→ Material for this exercise:
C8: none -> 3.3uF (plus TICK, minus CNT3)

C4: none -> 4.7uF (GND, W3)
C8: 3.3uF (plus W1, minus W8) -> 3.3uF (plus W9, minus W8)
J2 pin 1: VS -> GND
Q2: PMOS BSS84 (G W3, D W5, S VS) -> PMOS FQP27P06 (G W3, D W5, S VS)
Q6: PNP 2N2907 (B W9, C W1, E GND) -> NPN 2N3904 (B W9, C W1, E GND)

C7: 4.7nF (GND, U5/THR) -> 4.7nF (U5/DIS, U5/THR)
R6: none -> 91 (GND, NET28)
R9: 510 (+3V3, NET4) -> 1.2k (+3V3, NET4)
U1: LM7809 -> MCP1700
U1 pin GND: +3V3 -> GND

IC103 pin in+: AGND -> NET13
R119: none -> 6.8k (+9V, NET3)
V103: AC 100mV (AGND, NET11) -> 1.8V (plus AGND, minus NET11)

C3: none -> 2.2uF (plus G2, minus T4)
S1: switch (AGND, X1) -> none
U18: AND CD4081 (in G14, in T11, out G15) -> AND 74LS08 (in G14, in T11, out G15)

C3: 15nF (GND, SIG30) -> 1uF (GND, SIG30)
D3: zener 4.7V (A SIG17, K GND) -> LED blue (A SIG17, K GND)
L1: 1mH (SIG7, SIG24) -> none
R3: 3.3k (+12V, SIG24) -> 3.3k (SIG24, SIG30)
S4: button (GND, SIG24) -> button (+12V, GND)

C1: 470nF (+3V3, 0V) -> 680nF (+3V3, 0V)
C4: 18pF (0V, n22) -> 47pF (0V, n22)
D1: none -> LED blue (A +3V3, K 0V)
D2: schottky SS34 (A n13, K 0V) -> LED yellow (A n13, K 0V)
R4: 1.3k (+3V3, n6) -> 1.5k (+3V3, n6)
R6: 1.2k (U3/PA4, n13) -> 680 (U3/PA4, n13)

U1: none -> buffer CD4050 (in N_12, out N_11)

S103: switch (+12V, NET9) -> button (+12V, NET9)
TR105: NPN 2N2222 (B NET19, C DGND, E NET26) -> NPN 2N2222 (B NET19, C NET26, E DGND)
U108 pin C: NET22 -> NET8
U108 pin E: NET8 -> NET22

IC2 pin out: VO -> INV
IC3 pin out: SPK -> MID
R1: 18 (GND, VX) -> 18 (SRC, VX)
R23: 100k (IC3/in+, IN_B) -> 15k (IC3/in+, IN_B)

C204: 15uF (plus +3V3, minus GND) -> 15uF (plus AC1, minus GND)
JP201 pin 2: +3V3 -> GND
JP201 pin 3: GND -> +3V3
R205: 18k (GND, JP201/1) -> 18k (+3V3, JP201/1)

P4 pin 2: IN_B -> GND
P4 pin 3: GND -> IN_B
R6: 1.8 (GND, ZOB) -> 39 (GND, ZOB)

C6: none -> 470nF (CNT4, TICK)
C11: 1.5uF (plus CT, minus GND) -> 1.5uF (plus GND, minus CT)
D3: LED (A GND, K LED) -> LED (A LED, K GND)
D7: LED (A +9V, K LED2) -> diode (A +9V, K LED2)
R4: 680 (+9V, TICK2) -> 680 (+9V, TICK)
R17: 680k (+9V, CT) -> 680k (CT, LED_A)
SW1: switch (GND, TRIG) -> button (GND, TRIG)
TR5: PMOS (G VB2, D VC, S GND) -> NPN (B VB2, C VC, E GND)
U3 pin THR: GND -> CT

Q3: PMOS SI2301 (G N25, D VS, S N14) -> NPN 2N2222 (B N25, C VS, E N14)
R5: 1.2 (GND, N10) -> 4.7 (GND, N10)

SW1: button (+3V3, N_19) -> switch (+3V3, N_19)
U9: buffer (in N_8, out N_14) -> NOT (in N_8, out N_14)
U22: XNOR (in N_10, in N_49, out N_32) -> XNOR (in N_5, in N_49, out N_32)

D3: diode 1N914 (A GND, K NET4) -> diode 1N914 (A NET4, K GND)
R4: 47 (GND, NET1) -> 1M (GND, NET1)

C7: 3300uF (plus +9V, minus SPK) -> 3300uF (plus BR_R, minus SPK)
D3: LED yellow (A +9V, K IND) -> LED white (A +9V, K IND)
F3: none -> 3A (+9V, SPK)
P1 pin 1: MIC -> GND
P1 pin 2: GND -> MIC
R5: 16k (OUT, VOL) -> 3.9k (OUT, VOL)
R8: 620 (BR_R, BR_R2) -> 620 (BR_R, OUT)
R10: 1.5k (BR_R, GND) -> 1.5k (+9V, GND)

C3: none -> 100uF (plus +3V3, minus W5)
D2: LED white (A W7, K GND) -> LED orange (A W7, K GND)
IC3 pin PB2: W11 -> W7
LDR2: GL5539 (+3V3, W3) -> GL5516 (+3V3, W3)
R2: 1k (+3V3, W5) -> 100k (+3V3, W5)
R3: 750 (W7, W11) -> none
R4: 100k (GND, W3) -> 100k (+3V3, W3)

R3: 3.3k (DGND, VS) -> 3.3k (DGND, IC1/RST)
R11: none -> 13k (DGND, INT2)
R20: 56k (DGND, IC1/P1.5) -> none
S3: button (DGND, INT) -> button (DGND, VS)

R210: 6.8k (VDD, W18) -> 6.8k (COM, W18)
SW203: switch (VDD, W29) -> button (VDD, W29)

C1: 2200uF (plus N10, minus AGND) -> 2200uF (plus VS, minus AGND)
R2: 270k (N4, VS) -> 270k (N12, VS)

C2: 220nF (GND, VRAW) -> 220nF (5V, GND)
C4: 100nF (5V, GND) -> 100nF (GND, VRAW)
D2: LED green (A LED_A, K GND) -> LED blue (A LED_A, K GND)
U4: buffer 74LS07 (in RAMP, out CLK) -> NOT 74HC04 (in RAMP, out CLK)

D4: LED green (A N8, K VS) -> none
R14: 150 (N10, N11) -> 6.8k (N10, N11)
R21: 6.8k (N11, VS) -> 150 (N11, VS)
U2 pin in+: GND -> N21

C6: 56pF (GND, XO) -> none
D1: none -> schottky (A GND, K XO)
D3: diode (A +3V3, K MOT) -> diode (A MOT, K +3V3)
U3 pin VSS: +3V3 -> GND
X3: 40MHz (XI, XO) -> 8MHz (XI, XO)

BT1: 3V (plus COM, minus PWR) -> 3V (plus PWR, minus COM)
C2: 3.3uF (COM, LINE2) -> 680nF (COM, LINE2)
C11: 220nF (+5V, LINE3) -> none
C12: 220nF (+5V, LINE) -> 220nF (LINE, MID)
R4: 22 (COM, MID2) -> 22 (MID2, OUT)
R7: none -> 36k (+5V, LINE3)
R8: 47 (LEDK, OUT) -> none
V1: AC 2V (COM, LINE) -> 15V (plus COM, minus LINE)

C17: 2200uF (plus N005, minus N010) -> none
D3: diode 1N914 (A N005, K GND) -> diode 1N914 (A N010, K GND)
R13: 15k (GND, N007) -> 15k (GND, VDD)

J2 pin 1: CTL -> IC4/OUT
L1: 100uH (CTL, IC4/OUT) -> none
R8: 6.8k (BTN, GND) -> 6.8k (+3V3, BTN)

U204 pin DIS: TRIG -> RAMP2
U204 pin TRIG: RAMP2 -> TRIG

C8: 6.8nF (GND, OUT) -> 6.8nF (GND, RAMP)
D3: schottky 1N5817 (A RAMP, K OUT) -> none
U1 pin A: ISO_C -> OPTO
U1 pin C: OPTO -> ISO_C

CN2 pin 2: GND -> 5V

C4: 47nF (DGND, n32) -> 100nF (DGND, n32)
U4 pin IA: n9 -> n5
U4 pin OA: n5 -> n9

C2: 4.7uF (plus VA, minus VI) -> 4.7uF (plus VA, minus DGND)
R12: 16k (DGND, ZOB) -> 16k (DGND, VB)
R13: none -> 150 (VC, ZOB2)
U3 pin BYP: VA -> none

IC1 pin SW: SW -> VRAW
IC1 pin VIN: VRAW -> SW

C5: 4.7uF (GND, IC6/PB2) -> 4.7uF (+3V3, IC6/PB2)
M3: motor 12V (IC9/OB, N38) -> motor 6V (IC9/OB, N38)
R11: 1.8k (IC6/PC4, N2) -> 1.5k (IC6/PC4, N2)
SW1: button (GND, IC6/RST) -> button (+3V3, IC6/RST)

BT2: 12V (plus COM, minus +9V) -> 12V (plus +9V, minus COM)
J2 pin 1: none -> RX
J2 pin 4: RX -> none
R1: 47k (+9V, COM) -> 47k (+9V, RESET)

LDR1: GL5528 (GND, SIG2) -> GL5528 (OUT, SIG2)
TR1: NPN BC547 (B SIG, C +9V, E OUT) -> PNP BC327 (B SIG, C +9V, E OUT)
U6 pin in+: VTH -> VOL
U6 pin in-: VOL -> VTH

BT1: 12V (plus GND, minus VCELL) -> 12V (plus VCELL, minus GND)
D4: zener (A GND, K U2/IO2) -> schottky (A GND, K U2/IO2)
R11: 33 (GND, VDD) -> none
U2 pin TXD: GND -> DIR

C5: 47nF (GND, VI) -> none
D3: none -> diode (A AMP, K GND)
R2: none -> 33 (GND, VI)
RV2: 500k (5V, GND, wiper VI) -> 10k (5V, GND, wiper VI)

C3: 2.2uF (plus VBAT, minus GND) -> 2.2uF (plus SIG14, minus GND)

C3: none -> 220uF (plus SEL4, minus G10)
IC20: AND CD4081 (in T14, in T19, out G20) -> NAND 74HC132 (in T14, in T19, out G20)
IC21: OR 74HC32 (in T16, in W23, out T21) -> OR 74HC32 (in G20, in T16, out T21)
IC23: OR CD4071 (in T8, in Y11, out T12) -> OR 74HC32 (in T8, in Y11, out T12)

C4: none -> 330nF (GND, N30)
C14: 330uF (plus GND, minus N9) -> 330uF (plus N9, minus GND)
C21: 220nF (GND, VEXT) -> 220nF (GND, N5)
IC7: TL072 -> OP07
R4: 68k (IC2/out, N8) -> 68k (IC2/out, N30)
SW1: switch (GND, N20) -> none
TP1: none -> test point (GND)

→ Assigned task:
Search the material above for "blue". Pull out each line where it shows up.

→ Your response:
D3: zener 4.7V (A SIG17, K GND) -> LED blue (A SIG17, K GND)
D1: none -> LED blue (A +3V3, K 0V)
D2: LED green (A LED_A, K GND) -> LED blue (A LED_A, K GND)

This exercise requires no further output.